* _WHAT YOU ARE ASKED TO DO_: Write out the entries below exactly. End with the line that contains "white brick B2:B3".

* _Data entries_:
★ ★ ★ ★ ★

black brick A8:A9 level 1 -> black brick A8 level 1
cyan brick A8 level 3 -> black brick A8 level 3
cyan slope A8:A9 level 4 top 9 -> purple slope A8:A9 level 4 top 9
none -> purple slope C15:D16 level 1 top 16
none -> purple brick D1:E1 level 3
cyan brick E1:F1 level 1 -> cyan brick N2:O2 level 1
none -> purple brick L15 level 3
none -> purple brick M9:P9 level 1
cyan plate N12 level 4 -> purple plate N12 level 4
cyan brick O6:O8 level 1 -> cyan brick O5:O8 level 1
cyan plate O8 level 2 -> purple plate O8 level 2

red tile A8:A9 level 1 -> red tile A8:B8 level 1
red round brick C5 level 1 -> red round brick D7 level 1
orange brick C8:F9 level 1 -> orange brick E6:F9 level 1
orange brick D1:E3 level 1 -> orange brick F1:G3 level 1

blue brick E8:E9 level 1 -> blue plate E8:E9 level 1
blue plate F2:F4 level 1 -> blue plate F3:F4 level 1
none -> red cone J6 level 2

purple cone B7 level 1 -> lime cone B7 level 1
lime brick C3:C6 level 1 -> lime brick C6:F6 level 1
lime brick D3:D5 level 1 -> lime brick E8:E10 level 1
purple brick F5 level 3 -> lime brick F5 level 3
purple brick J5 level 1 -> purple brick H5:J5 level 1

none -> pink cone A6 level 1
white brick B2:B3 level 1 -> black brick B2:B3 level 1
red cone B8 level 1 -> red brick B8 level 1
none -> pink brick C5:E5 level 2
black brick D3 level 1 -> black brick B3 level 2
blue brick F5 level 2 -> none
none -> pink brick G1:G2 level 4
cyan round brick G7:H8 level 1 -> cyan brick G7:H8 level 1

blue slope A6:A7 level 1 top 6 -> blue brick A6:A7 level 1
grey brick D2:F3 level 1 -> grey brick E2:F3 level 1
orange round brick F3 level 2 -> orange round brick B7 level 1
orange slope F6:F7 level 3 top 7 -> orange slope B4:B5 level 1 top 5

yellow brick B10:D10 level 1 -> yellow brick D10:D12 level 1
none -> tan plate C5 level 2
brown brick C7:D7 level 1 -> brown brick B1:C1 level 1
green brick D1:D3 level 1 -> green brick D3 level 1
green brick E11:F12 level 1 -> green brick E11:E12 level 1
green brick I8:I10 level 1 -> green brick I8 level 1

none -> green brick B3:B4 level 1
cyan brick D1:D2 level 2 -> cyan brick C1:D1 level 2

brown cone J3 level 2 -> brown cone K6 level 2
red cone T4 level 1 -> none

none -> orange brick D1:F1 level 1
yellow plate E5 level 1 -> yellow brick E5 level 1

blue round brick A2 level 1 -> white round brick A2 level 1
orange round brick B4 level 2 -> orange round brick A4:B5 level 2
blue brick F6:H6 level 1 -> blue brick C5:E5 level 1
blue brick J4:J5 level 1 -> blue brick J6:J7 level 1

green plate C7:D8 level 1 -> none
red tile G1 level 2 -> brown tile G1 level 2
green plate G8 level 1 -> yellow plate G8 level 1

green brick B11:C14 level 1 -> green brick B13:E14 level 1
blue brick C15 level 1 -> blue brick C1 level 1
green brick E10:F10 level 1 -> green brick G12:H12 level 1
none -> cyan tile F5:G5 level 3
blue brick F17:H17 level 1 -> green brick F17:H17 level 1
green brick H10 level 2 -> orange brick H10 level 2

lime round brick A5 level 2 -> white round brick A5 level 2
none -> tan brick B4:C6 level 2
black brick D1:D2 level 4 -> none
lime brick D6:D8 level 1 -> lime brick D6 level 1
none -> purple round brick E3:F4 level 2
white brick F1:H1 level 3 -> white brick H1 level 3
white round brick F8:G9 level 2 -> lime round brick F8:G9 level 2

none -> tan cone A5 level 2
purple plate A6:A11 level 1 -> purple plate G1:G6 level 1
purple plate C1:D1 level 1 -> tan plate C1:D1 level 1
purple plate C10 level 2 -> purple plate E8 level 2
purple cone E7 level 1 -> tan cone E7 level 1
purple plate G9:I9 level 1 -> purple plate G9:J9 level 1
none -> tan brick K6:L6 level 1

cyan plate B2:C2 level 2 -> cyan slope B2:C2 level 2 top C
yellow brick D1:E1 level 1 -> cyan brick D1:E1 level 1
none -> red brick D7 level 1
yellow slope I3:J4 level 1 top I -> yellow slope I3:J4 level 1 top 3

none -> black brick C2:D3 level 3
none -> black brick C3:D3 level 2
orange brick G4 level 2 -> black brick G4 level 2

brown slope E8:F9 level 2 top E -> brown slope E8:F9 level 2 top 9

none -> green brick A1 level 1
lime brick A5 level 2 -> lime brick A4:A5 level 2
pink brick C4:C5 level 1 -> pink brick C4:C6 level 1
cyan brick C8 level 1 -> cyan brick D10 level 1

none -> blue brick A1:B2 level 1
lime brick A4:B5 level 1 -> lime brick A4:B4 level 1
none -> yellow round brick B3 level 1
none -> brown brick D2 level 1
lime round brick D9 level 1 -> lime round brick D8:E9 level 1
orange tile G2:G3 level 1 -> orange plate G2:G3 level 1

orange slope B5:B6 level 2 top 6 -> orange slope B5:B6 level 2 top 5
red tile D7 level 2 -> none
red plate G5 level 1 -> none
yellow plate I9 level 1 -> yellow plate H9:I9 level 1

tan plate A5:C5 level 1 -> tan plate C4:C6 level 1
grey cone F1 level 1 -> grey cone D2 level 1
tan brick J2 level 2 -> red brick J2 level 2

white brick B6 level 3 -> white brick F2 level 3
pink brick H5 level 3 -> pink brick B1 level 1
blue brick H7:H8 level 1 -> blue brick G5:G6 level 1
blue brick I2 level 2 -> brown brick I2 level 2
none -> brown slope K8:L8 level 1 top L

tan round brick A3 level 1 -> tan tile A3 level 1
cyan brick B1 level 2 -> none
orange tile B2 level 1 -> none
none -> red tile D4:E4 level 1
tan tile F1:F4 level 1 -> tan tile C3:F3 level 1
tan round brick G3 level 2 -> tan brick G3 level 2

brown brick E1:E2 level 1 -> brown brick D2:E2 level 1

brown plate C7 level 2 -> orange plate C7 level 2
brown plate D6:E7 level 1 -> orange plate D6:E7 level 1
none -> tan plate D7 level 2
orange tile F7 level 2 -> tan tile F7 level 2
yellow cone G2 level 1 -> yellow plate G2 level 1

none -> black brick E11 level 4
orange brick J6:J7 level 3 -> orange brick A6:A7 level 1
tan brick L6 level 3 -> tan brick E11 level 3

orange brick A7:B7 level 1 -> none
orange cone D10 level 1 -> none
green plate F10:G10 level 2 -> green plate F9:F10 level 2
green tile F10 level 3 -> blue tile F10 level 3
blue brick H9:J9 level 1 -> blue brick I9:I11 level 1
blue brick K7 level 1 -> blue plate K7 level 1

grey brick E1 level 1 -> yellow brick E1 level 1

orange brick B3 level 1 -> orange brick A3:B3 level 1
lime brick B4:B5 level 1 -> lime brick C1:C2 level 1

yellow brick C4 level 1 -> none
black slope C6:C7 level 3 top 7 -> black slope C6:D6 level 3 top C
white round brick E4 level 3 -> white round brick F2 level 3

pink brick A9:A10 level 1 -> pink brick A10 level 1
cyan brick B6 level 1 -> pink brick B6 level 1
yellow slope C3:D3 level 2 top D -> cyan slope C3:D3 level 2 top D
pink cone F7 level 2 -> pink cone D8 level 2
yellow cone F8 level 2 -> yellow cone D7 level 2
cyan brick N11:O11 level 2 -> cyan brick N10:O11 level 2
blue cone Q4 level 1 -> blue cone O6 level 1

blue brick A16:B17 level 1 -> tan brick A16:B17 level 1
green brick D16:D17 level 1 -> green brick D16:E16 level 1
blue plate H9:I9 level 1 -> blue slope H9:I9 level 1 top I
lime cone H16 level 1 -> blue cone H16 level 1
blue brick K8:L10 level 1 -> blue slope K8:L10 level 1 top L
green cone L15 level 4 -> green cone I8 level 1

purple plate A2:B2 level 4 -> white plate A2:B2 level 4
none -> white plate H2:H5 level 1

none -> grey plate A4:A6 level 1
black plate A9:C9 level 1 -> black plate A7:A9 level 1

★ ★ ★ ★ ★

* _TASK SOLUTION_:
black brick A8:A9 level 1 -> black brick A8 level 1
cyan brick A8 level 3 -> black brick A8 level 3
cyan slope A8:A9 level 4 top 9 -> purple slope A8:A9 level 4 top 9
none -> purple slope C15:D16 level 1 top 16
none -> purple brick D1:E1 level 3
cyan brick E1:F1 level 1 -> cyan brick N2:O2 level 1
none -> purple brick L15 level 3
none -> purple brick M9:P9 level 1
cyan plate N12 level 4 -> purple plate N12 level 4
cyan brick O6:O8 level 1 -> cyan brick O5:O8 level 1
cyan plate O8 level 2 -> purple plate O8 level 2

red tile A8:A9 level 1 -> red tile A8:B8 level 1
red round brick C5 level 1 -> red round brick D7 level 1
orange brick C8:F9 level 1 -> orange brick E6:F9 level 1
orange brick D1:E3 level 1 -> orange brick F1:G3 level 1

blue brick E8:E9 level 1 -> blue plate E8:E9 level 1
blue plate F2:F4 level 1 -> blue plate F3:F4 level 1
none -> red cone J6 level 2

purple cone B7 level 1 -> lime cone B7 level 1
lime brick C3:C6 level 1 -> lime brick C6:F6 level 1
lime brick D3:D5 level 1 -> lime brick E8:E10 level 1
purple brick F5 level 3 -> lime brick F5 level 3
purple brick J5 level 1 -> purple brick H5:J5 level 1

none -> pink cone A6 level 1
white brick B2:B3 level 1 -> black brick B2:B3 level 1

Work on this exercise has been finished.